**Directions for this task**. Update the records by replacing every "orange hexagon" with "purple hexagon" and leaving everything else unchanged. Leave the pictures out of the answer.

**Material provided**.
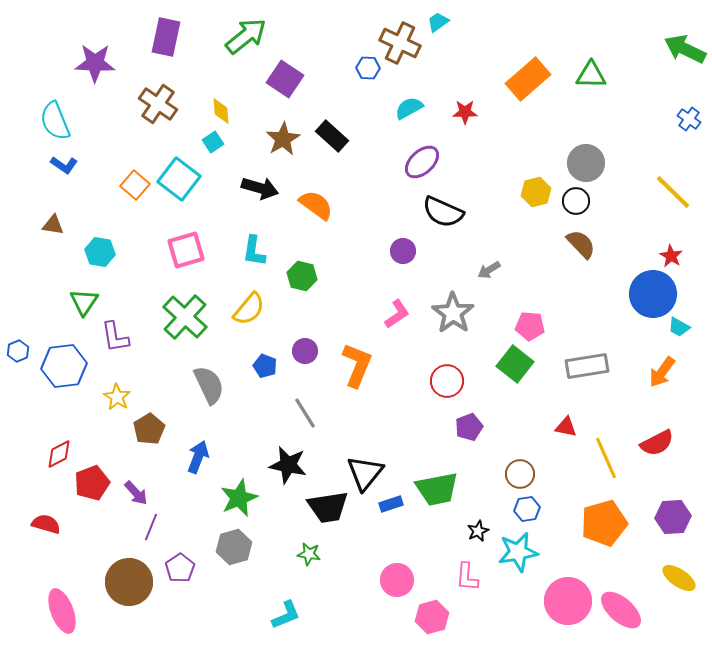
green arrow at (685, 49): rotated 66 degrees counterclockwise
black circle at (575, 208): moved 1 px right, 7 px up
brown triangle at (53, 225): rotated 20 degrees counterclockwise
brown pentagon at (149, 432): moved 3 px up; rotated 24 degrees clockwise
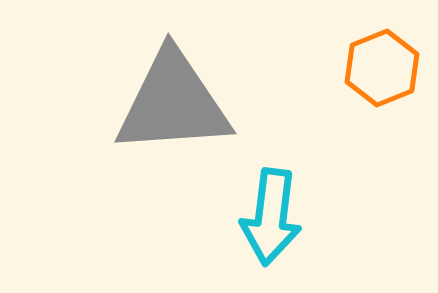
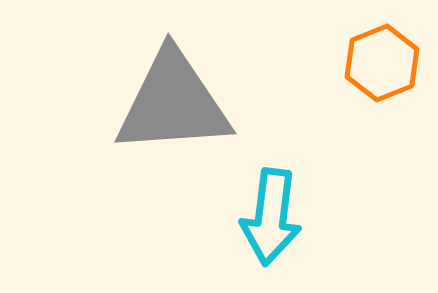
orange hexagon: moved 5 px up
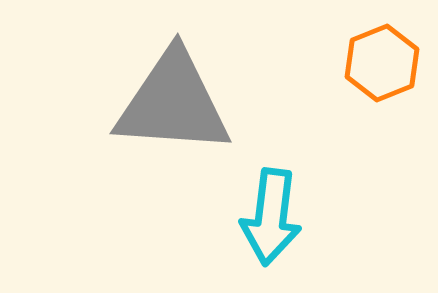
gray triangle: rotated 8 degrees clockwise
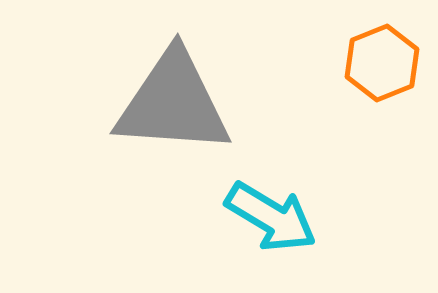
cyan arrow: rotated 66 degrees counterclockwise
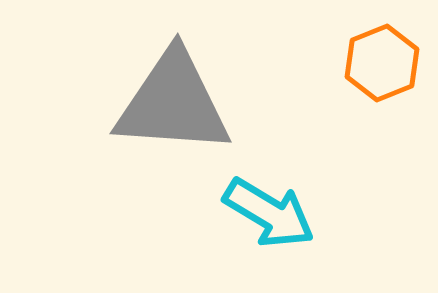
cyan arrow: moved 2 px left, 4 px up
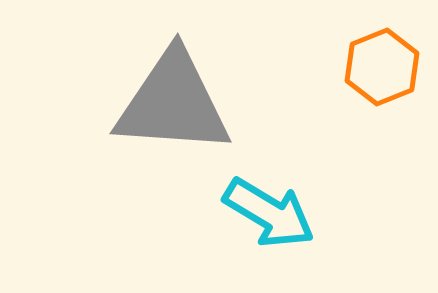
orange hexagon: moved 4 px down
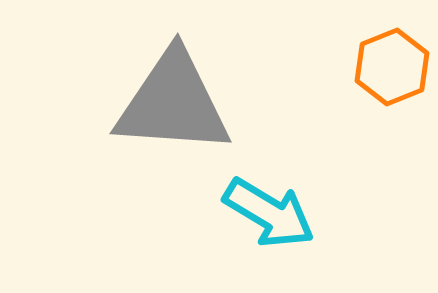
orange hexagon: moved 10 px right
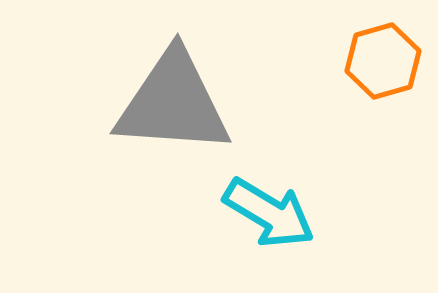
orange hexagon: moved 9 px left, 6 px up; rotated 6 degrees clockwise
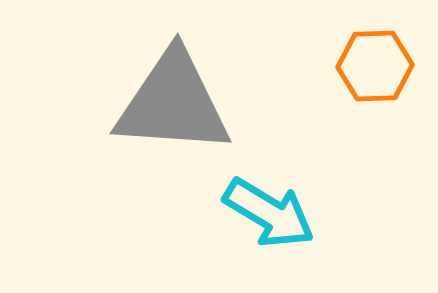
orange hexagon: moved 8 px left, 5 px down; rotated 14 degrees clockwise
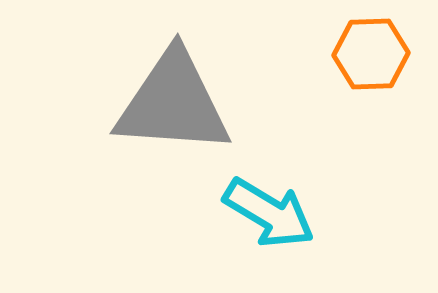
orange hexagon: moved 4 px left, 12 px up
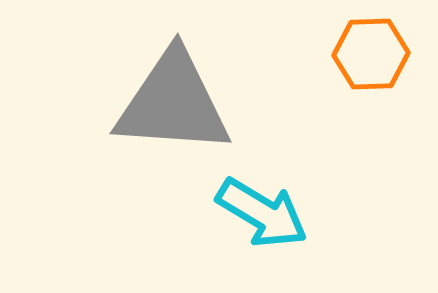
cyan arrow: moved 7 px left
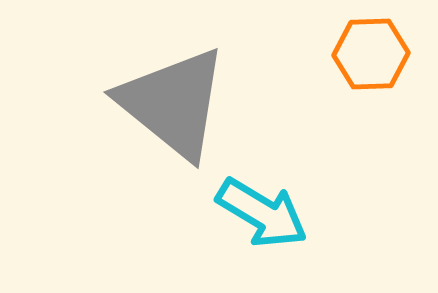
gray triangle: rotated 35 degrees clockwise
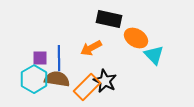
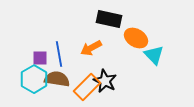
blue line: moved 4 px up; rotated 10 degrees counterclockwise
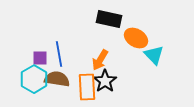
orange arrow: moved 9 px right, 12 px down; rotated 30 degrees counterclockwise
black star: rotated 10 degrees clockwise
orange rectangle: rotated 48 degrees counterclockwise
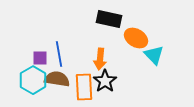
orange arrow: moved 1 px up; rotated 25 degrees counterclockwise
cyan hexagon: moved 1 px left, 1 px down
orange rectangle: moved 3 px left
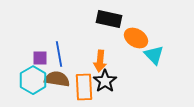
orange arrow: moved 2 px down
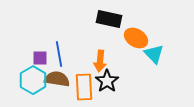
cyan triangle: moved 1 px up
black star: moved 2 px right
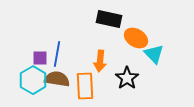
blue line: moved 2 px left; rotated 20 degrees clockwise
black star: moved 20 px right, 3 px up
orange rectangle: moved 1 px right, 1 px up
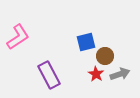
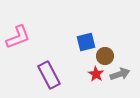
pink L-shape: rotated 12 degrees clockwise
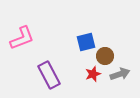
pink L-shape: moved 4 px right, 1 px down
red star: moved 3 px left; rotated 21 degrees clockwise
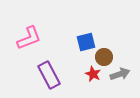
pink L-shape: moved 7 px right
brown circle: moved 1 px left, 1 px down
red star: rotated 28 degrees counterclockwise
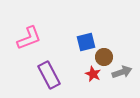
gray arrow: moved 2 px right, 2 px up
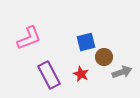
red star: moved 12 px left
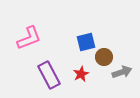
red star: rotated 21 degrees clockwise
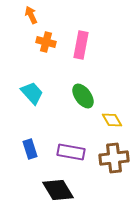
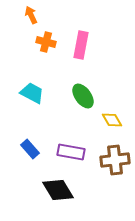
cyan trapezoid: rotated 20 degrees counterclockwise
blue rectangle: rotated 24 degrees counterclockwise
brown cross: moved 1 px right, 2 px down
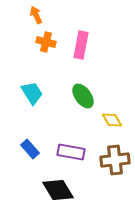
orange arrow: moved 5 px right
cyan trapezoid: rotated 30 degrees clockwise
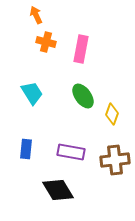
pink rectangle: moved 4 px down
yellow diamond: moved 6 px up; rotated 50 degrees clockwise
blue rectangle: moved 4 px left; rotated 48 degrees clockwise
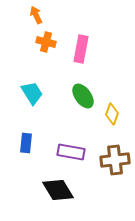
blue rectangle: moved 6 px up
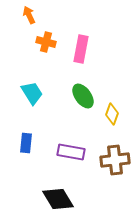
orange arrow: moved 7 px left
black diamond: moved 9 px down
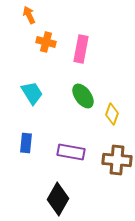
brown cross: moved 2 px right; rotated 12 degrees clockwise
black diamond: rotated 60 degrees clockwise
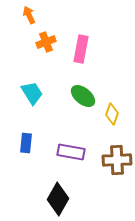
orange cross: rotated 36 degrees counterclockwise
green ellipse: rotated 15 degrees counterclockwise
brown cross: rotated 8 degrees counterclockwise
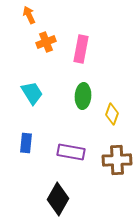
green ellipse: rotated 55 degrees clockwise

**Exercise answer**.
green arrow at (685, 49): rotated 66 degrees counterclockwise
black circle at (575, 208): moved 1 px right, 7 px up
brown triangle at (53, 225): rotated 20 degrees counterclockwise
brown pentagon at (149, 432): moved 3 px up; rotated 24 degrees clockwise
purple hexagon: moved 5 px up
gray triangle: rotated 8 degrees clockwise
cyan arrow: rotated 66 degrees counterclockwise
cyan arrow: moved 2 px left, 4 px up
purple hexagon: moved 4 px down
purple hexagon: moved 10 px right
purple hexagon: moved 9 px left, 6 px up; rotated 6 degrees clockwise
purple hexagon: moved 8 px left, 5 px down; rotated 14 degrees clockwise
purple hexagon: moved 4 px left, 12 px up
cyan arrow: moved 7 px left
gray triangle: rotated 35 degrees clockwise
blue line: moved 4 px up; rotated 10 degrees counterclockwise
orange arrow: moved 9 px right, 12 px down; rotated 30 degrees counterclockwise
black star: rotated 10 degrees clockwise
orange rectangle: rotated 48 degrees counterclockwise
orange arrow: moved 1 px up; rotated 25 degrees counterclockwise
cyan hexagon: moved 1 px left, 1 px down
orange rectangle: moved 3 px left
orange arrow: moved 2 px down
cyan triangle: moved 1 px up
black star: moved 2 px right
blue line: moved 2 px left; rotated 20 degrees clockwise
black star: moved 20 px right, 3 px up
orange rectangle: moved 1 px right, 1 px up
pink L-shape: rotated 12 degrees clockwise
pink L-shape: moved 4 px right, 1 px down
red star: moved 3 px left; rotated 21 degrees clockwise
pink L-shape: moved 7 px right
brown circle: moved 1 px left, 1 px down
red star: rotated 28 degrees counterclockwise
gray arrow: moved 2 px right, 2 px up
red star: moved 12 px left
red star: rotated 21 degrees clockwise
cyan trapezoid: rotated 20 degrees counterclockwise
blue rectangle: rotated 24 degrees counterclockwise
brown cross: moved 1 px right, 2 px down
orange arrow: moved 5 px right
cyan trapezoid: rotated 30 degrees clockwise
pink rectangle: moved 4 px down
yellow diamond: moved 6 px up; rotated 50 degrees clockwise
blue rectangle: moved 4 px left; rotated 48 degrees clockwise
blue rectangle: moved 6 px up
orange arrow: moved 7 px left
black diamond: moved 9 px down
brown cross: moved 2 px right; rotated 12 degrees clockwise
black diamond: rotated 60 degrees clockwise
orange cross: rotated 36 degrees counterclockwise
green ellipse: rotated 15 degrees counterclockwise
brown cross: rotated 8 degrees counterclockwise
green ellipse: rotated 55 degrees clockwise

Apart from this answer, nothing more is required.